#### Task:
What is needed is a verbatim copy of all the records.

= Beginning of Section =

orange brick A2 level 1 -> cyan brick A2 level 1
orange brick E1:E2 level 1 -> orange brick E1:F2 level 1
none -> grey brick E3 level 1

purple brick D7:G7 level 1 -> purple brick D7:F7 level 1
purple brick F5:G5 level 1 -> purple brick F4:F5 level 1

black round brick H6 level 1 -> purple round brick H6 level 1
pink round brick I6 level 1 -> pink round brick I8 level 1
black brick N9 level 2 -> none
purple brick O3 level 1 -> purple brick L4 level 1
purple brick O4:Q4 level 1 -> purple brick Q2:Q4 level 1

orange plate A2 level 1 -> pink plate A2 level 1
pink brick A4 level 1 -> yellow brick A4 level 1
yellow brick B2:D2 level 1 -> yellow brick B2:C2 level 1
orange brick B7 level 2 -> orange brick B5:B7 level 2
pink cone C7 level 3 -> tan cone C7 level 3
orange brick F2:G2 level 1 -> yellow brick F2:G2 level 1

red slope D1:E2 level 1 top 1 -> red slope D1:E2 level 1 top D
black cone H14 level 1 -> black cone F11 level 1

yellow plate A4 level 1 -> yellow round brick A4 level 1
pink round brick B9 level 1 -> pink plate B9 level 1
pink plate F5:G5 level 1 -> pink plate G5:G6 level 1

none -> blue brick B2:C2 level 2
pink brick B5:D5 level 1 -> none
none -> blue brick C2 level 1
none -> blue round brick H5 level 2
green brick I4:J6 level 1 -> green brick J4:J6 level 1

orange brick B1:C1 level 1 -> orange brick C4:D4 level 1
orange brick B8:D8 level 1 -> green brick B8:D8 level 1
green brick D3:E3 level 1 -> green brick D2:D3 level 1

= End of Section =

#### Answer for this exercise:
orange brick A2 level 1 -> cyan brick A2 level 1
orange brick E1:E2 level 1 -> orange brick E1:F2 level 1
none -> grey brick E3 level 1

purple brick D7:G7 level 1 -> purple brick D7:F7 level 1
purple brick F5:G5 level 1 -> purple brick F4:F5 level 1

black round brick H6 level 1 -> purple round brick H6 level 1
pink round brick I6 level 1 -> pink round brick I8 level 1
black brick N9 level 2 -> none
purple brick O3 level 1 -> purple brick L4 level 1
purple brick O4:Q4 level 1 -> purple brick Q2:Q4 level 1

orange plate A2 level 1 -> pink plate A2 level 1
pink brick A4 level 1 -> yellow brick A4 level 1
yellow brick B2:D2 level 1 -> yellow brick B2:C2 level 1
orange brick B7 level 2 -> orange brick B5:B7 level 2
pink cone C7 level 3 -> tan cone C7 level 3
orange brick F2:G2 level 1 -> yellow brick F2:G2 level 1

red slope D1:E2 level 1 top 1 -> red slope D1:E2 level 1 top D
black cone H14 level 1 -> black cone F11 level 1

yellow plate A4 level 1 -> yellow round brick A4 level 1
pink round brick B9 level 1 -> pink plate B9 level 1
pink plate F5:G5 level 1 -> pink plate G5:G6 level 1

none -> blue brick B2:C2 level 2
pink brick B5:D5 level 1 -> none
none -> blue brick C2 level 1
none -> blue round brick H5 level 2
green brick I4:J6 level 1 -> green brick J4:J6 level 1

orange brick B1:C1 level 1 -> orange brick C4:D4 level 1
orange brick B8:D8 level 1 -> green brick B8:D8 level 1
green brick D3:E3 level 1 -> green brick D2:D3 level 1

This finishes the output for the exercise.